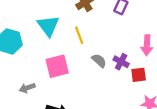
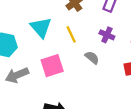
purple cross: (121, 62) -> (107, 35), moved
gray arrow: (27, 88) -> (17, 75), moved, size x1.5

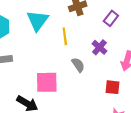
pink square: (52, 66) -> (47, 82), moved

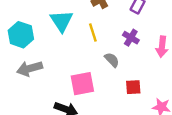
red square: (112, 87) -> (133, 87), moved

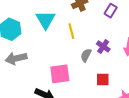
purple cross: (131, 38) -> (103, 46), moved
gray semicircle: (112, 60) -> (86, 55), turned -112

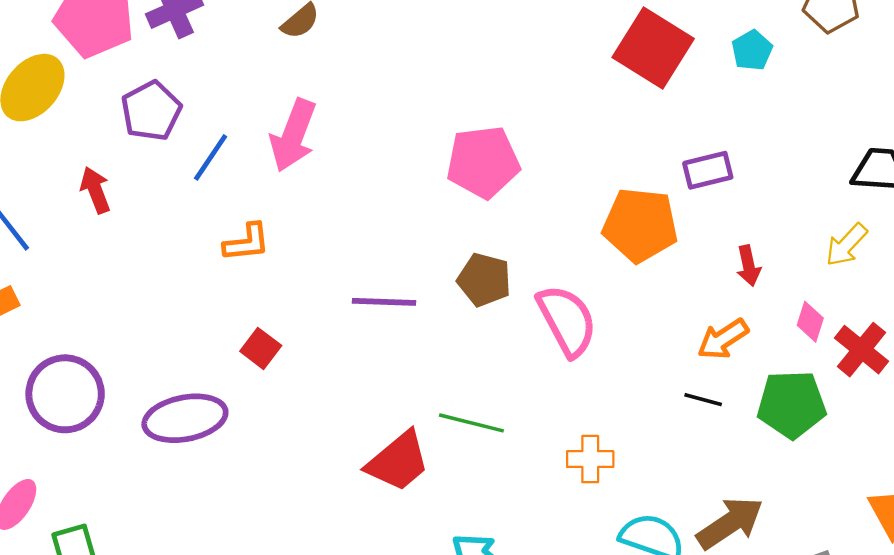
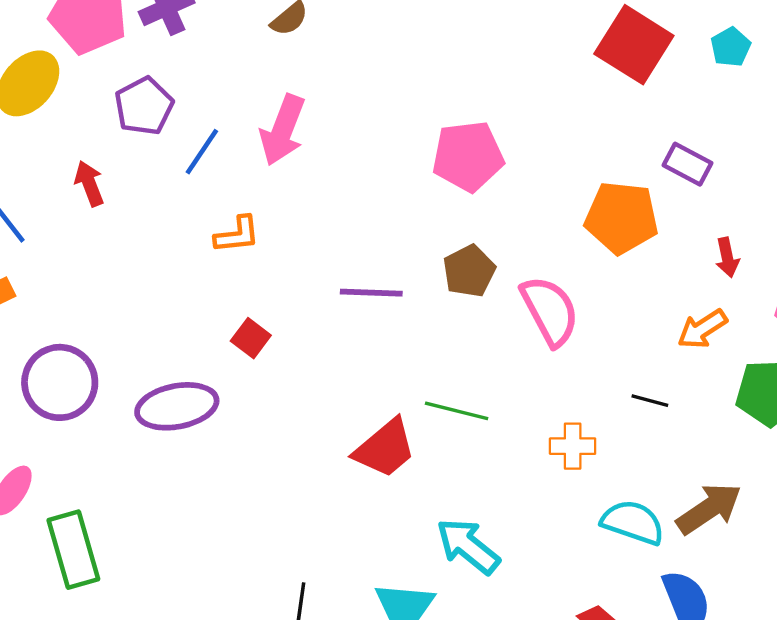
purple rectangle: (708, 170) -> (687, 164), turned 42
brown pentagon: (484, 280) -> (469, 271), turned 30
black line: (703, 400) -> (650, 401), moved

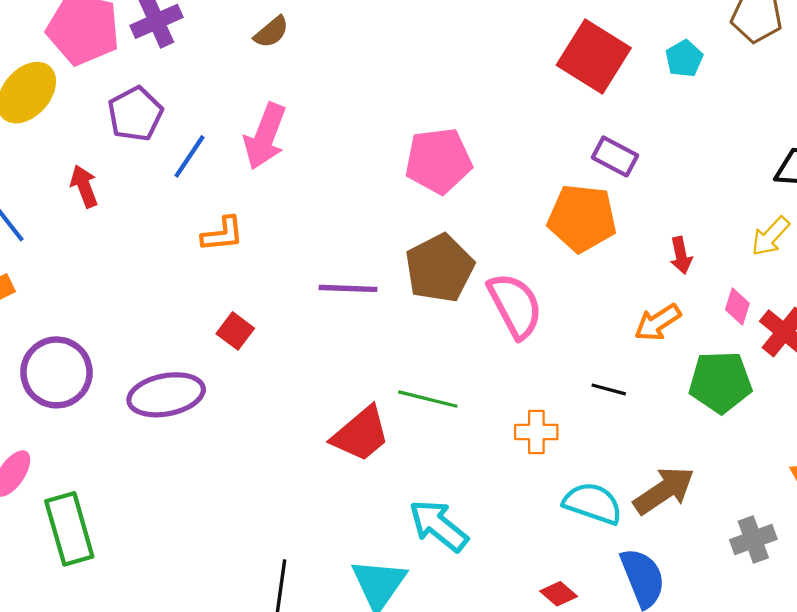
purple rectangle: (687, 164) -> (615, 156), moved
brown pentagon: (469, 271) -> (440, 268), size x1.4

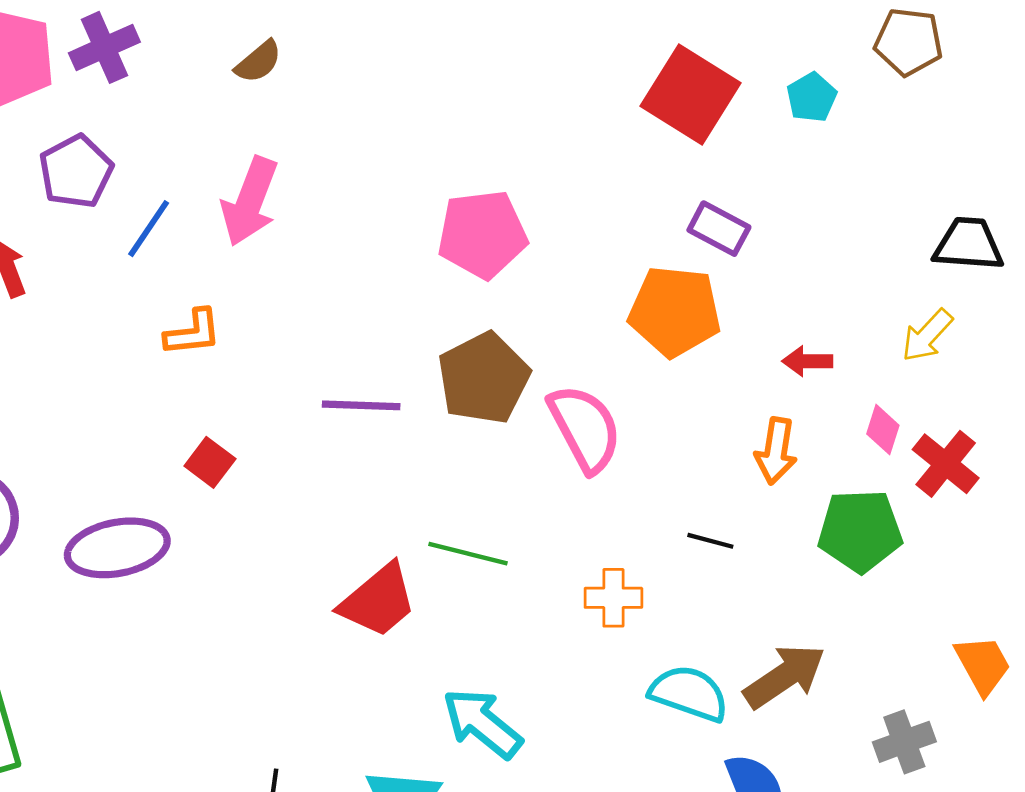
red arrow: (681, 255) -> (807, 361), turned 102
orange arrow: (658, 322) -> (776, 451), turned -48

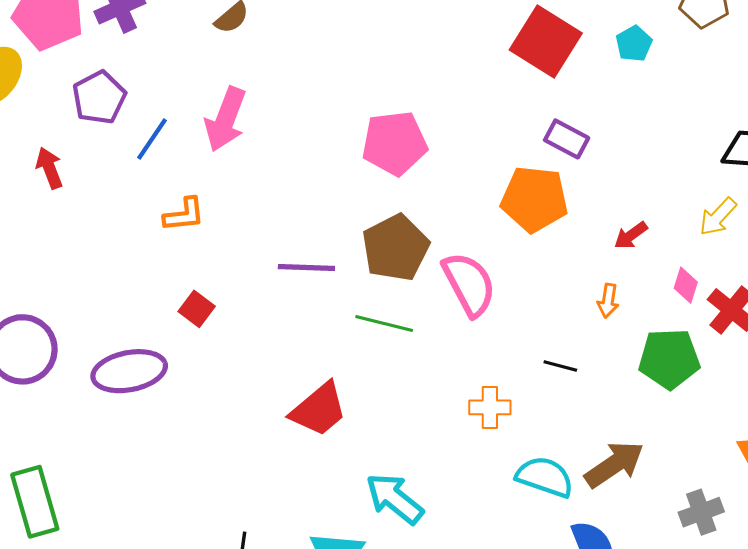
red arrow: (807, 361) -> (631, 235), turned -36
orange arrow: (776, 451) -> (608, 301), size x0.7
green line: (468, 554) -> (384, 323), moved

= = =

Copy each entry above exactly; drop the pictures.

_Exercise result_.
purple cross: (121, 62) -> (107, 35), moved
gray arrow: (27, 88) -> (17, 75), moved, size x1.5

pink square: (52, 66) -> (47, 82), moved

red square: (112, 87) -> (133, 87), moved

purple cross: (131, 38) -> (103, 46), moved
gray semicircle: (112, 60) -> (86, 55), turned -112

purple rectangle: (708, 170) -> (687, 164), turned 42
brown pentagon: (484, 280) -> (469, 271), turned 30
black line: (703, 400) -> (650, 401), moved

purple rectangle: (687, 164) -> (615, 156), moved
brown pentagon: (469, 271) -> (440, 268), size x1.4

red arrow: (681, 255) -> (807, 361), turned 102
orange arrow: (658, 322) -> (776, 451), turned -48

red arrow: (807, 361) -> (631, 235), turned -36
orange arrow: (776, 451) -> (608, 301), size x0.7
green line: (468, 554) -> (384, 323), moved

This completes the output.